◆ DIRECTIONS FOR THIS TASK:
Filter the material below down to the lines with the word "round" and give those lines.

+ + + + +

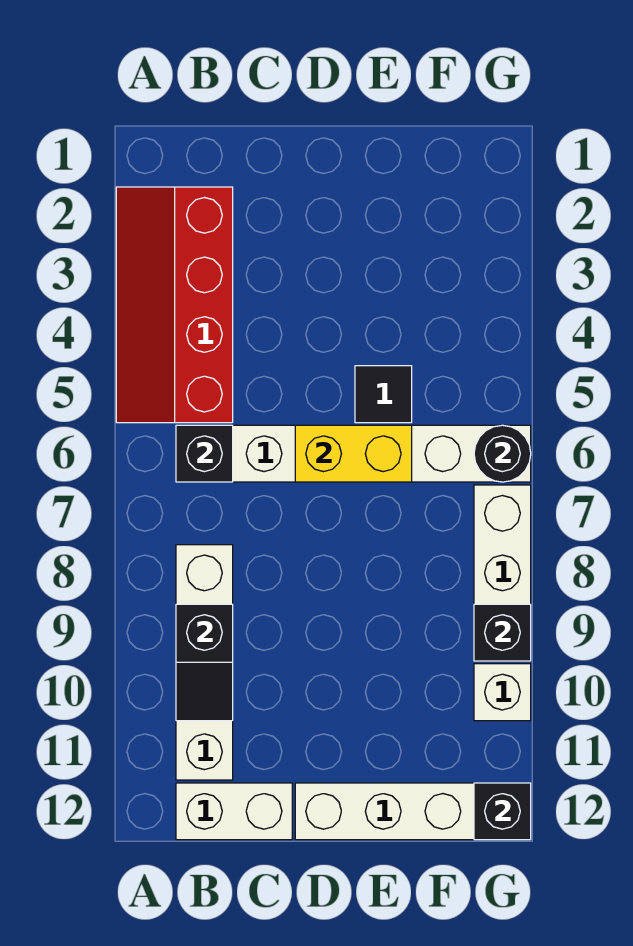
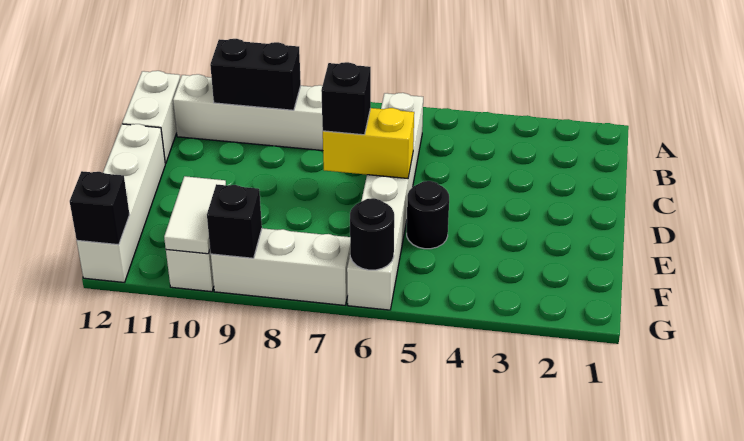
red slope A2:B5 level 1 top B -> none
black brick B6 level 2 -> black brick D7 level 3
black slope B9:B10 level 2 top 9 -> black brick B9:B10 level 2
yellow brick D6:E6 level 2 -> yellow brick D6:D7 level 2
black tile E5 level 1 -> black round brick E5 level 1
none -> white tile F10:G10 level 2

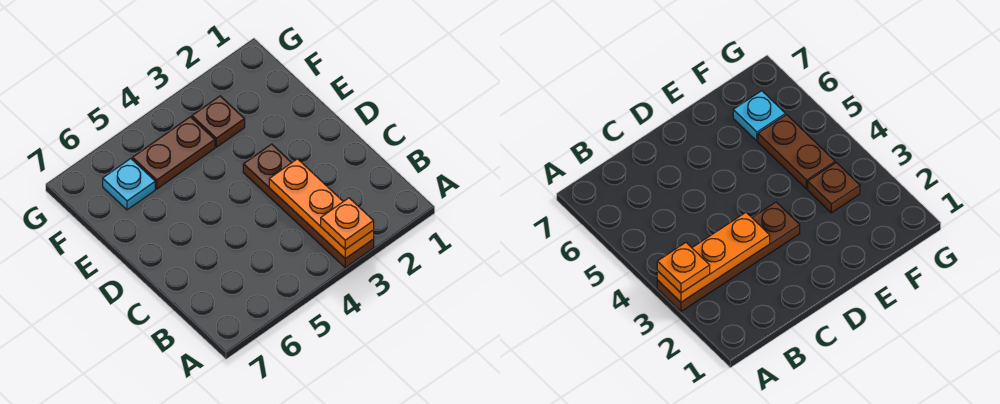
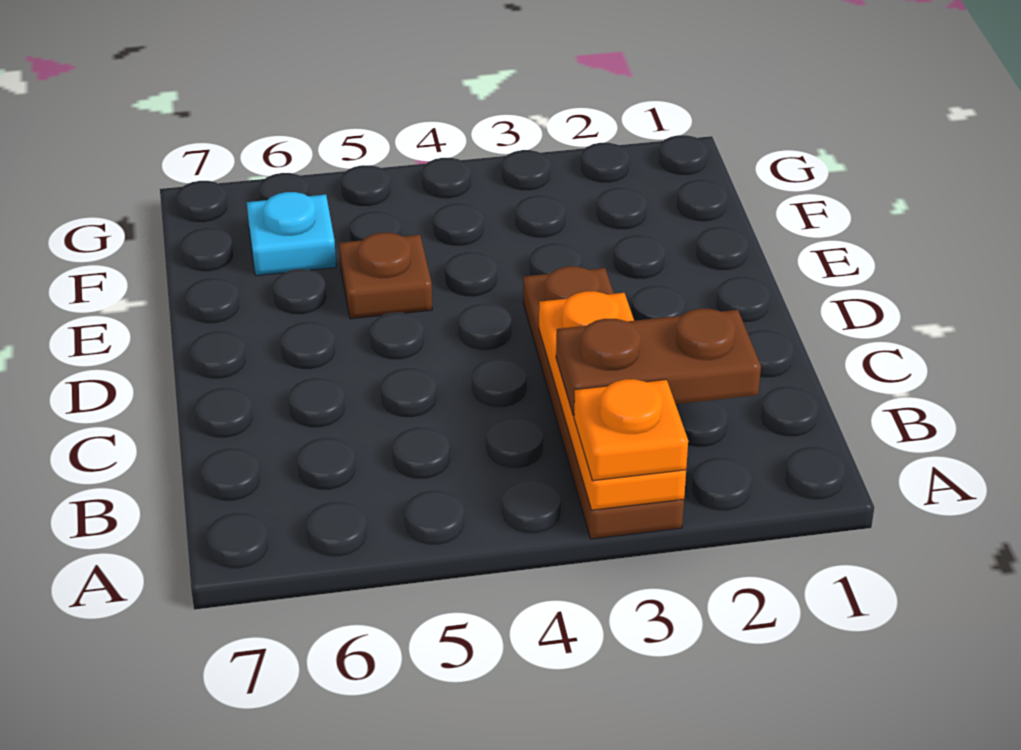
brown plate F3 level 1 -> brown plate E5 level 1
brown plate F4:F5 level 1 -> brown plate B2:B3 level 3

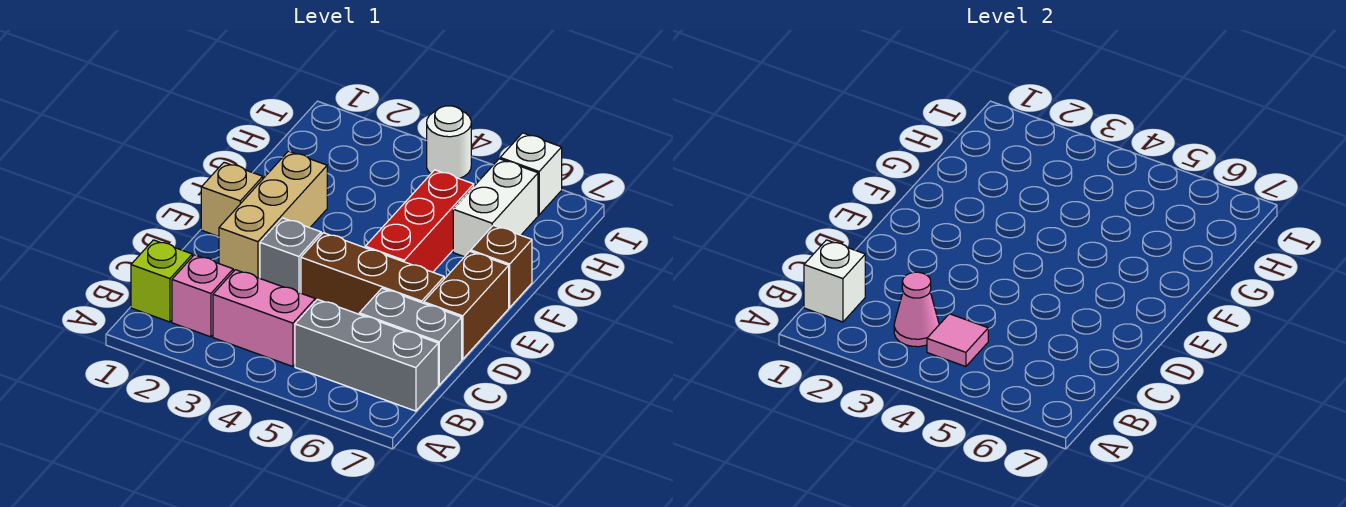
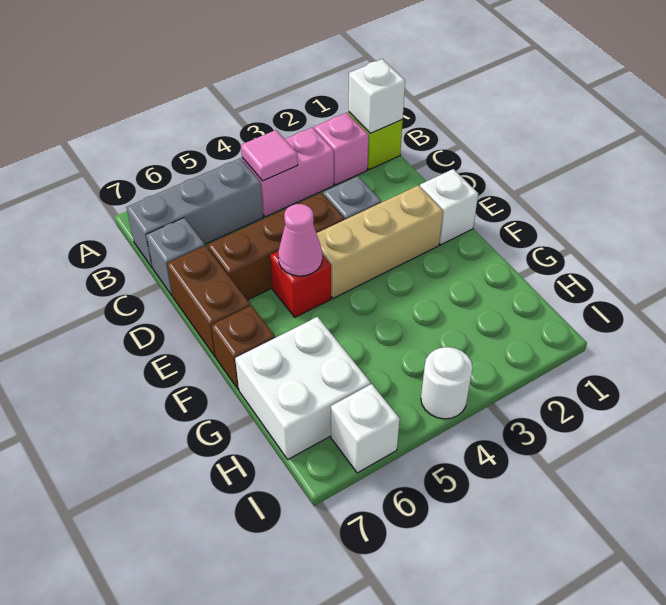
pink cone B3 level 2 -> pink cone E5 level 2
grey brick C6:C7 level 1 -> grey brick C7 level 1
tan brick D2:F2 level 1 -> tan brick E2:E4 level 1
tan brick E1 level 1 -> white brick E1 level 1
red brick E5:G5 level 1 -> red brick E5 level 1
white brick G6:H6 level 1 -> white brick G6:H7 level 1

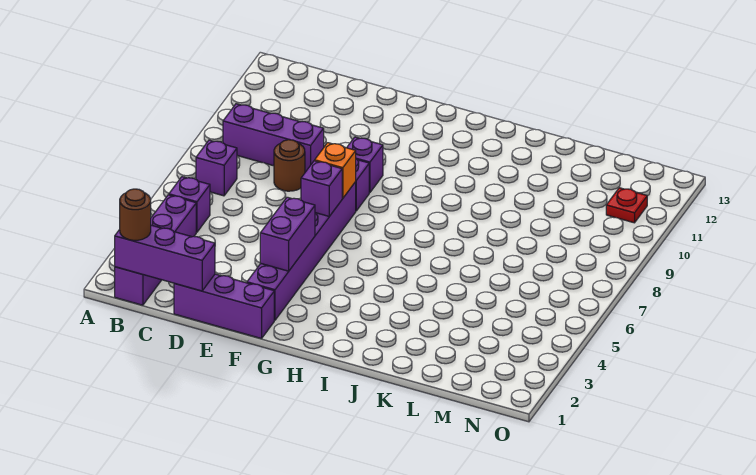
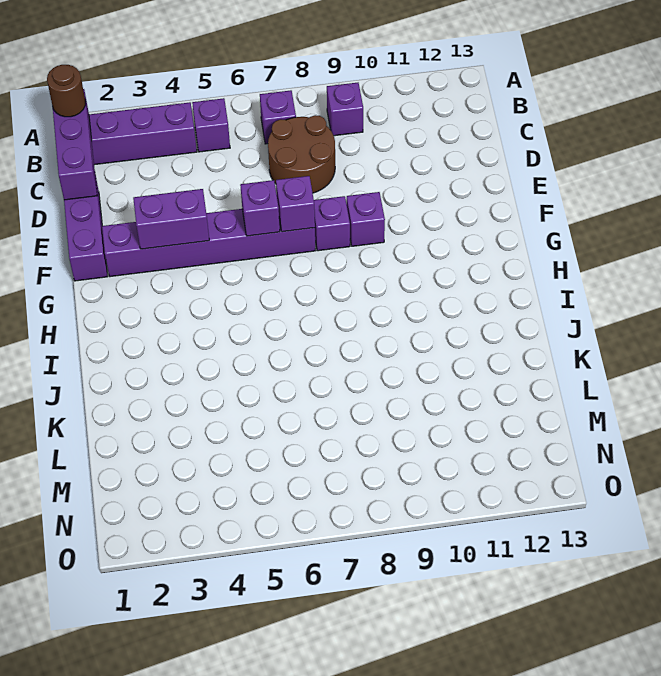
purple brick B9:D9 level 1 -> purple brick B9 level 1
brown round brick D8 level 1 -> brown round brick C7:D8 level 1
orange brick F7 level 2 -> purple brick F7 level 2
red plate N11 level 1 -> none

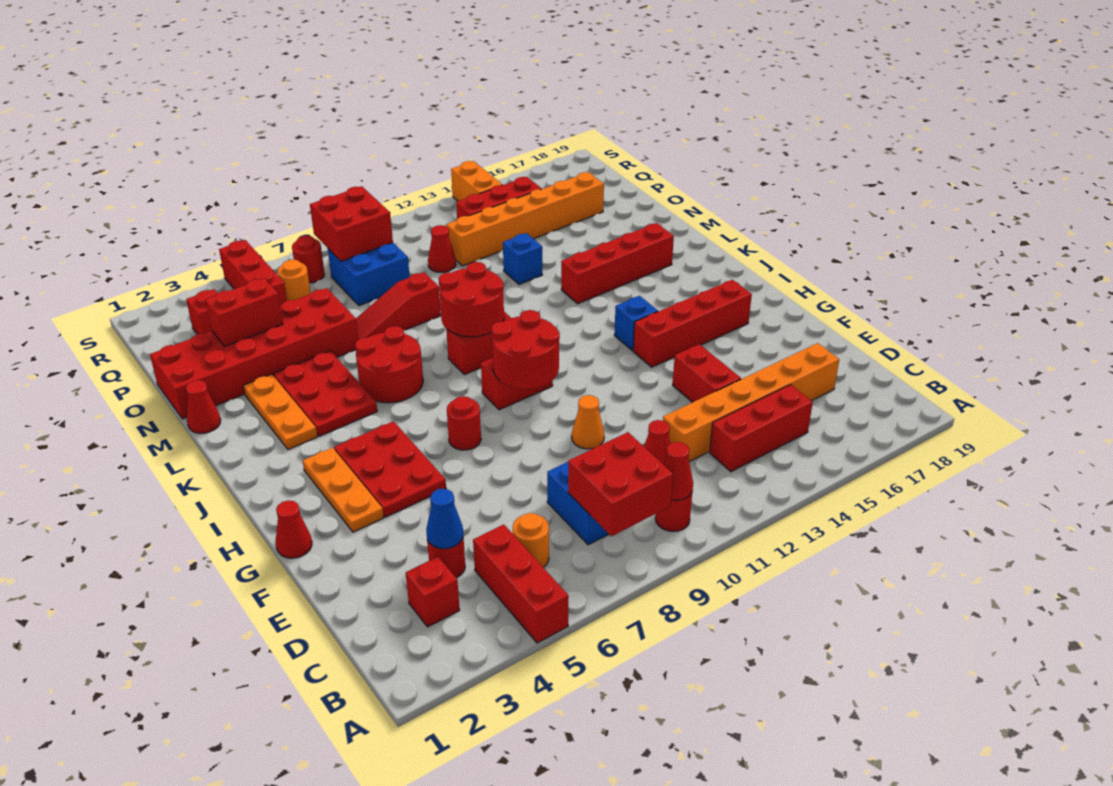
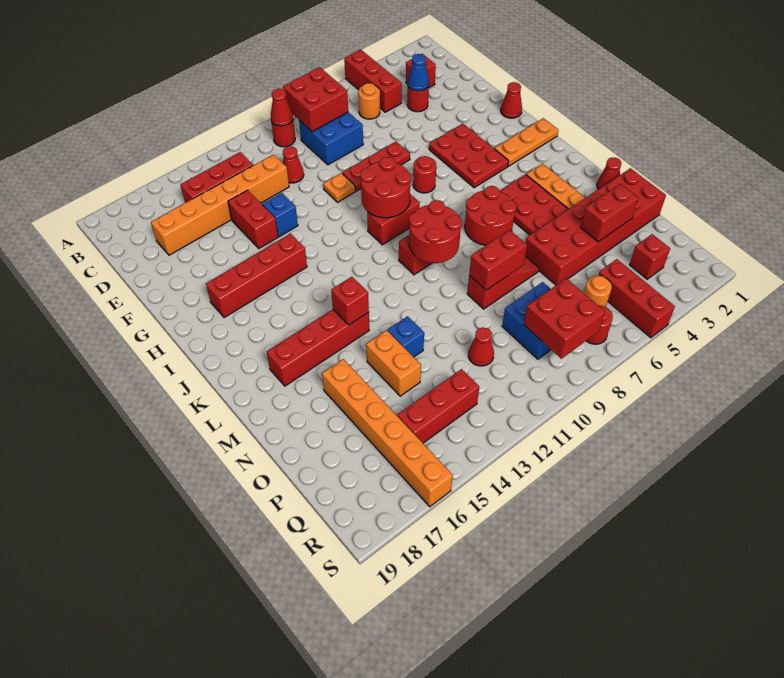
none -> red plate F7:F9 level 1
orange cone F10 level 1 -> orange plate F10 level 1
orange plate G3:I3 level 1 -> orange plate I1:I3 level 1
blue brick I14 level 1 -> blue brick F13 level 1
none -> red brick L14 level 2
none -> red brick N8:N9 level 2
orange brick P12:P17 level 1 -> orange brick N16:S16 level 1
orange brick R14:S14 level 1 -> orange brick N14:O14 level 1

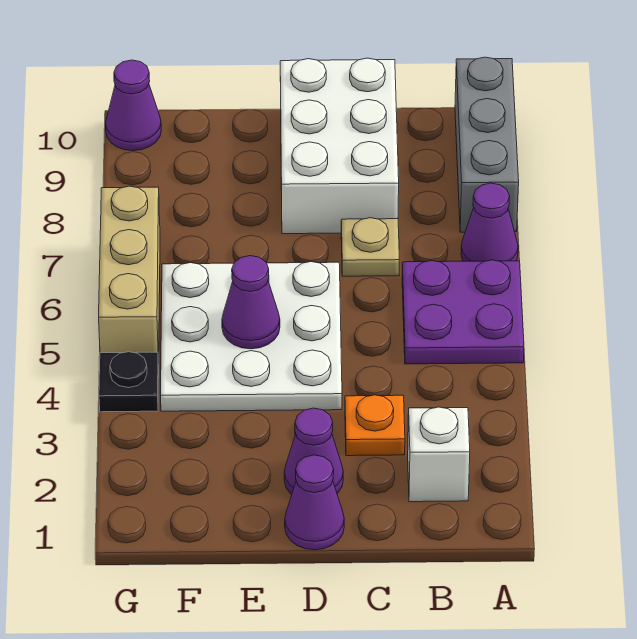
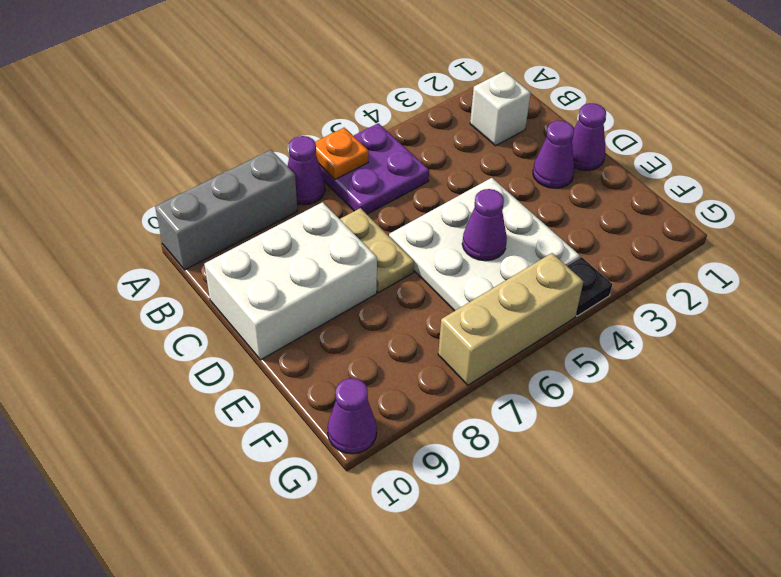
orange plate C3 level 1 -> orange plate A6 level 2
tan plate C7 level 1 -> tan plate C7:D7 level 1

+ + + + +

◆ TASK SOLUTION:
black tile E5 level 1 -> black round brick E5 level 1
brown round brick D8 level 1 -> brown round brick C7:D8 level 1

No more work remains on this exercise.